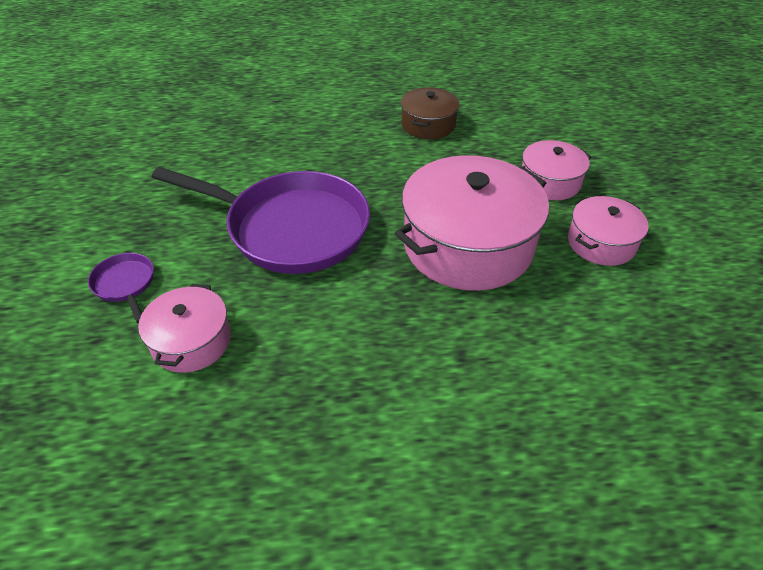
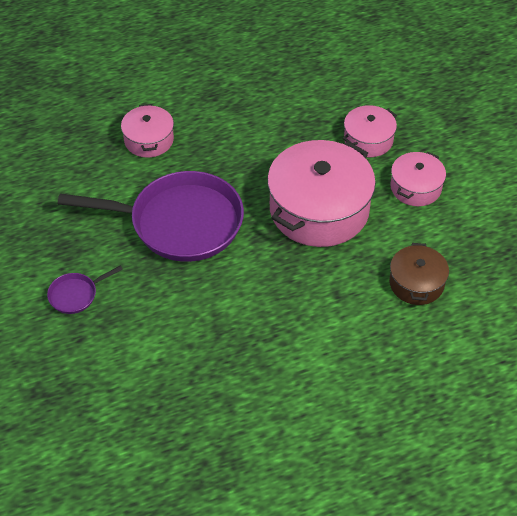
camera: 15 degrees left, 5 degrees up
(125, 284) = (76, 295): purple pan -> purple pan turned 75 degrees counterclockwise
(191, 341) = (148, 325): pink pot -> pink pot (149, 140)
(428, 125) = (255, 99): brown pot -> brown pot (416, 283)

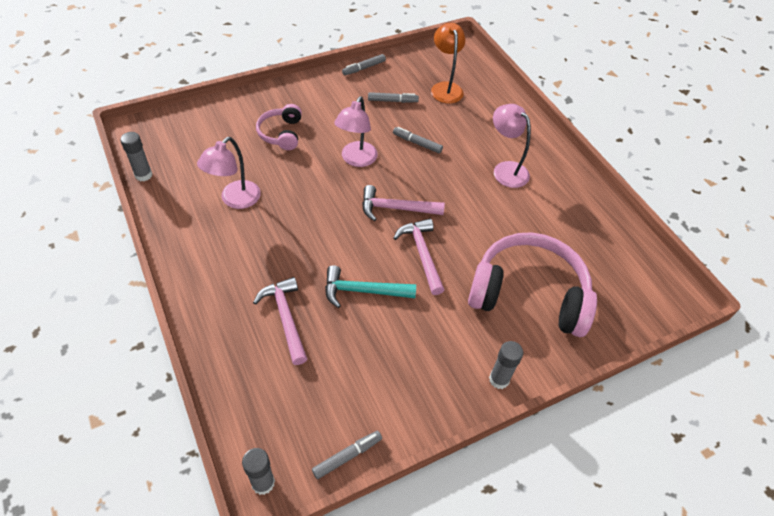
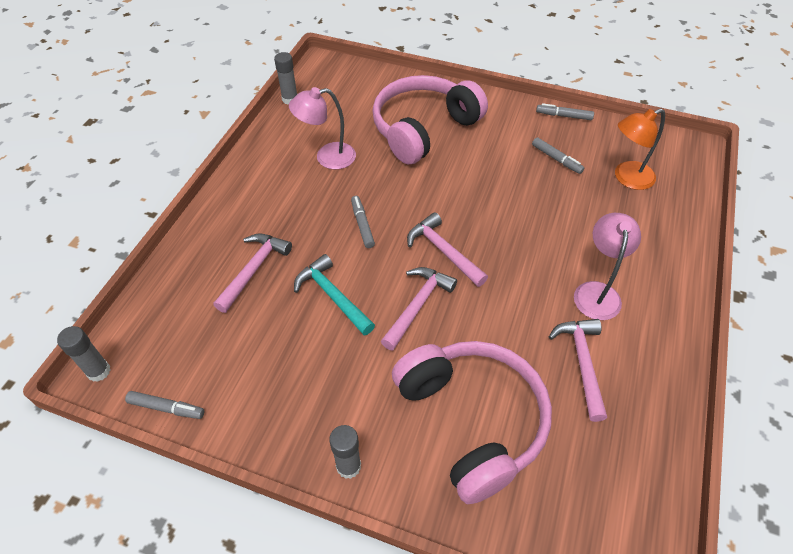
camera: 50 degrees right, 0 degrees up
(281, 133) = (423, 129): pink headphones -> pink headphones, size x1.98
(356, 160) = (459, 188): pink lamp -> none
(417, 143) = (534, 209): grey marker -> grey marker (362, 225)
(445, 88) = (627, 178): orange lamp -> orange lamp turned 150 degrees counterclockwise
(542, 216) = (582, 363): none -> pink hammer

^^^^^^^^

The task: Lines in the listing above that contain the word "counterclockwise" must be copied; leave out the rest.

Answer space:
(125, 284) = (76, 295): purple pan -> purple pan turned 75 degrees counterclockwise
(445, 88) = (627, 178): orange lamp -> orange lamp turned 150 degrees counterclockwise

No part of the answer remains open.